Task: Ignoring the images, restate the records below word for word.

Exercise input:
● ● ● ● ● ● ●
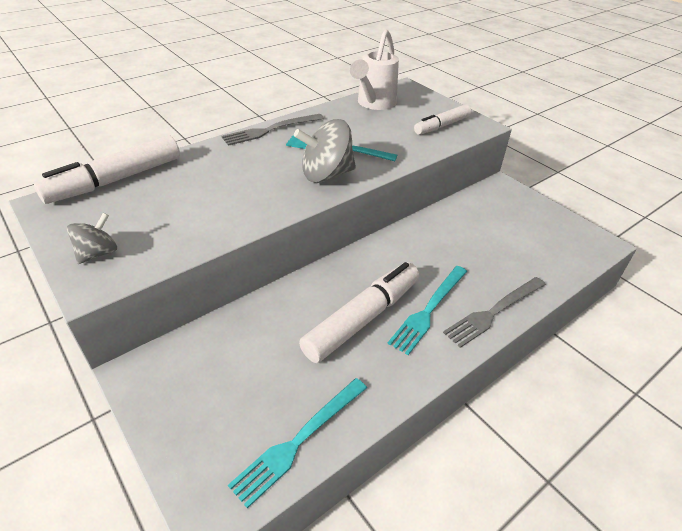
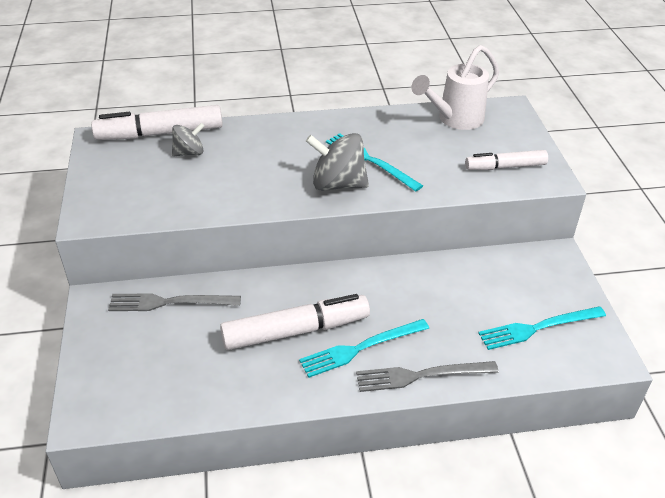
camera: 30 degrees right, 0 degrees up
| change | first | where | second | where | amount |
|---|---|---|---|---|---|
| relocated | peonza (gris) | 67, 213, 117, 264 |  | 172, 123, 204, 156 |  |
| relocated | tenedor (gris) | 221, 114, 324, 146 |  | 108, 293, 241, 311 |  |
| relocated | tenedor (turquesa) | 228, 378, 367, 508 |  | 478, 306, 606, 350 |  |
● ● ● ● ● ● ●
Response box:
camera: 30 degrees right, 0 degrees up
| change | first | where | second | where | amount |
|---|---|---|---|---|---|
| relocated | peonza (gris) | 67, 213, 117, 264 |  | 172, 123, 204, 156 |  |
| relocated | tenedor (gris) | 221, 114, 324, 146 |  | 108, 293, 241, 311 |  |
| relocated | tenedor (turquesa) | 228, 378, 367, 508 |  | 478, 306, 606, 350 |  |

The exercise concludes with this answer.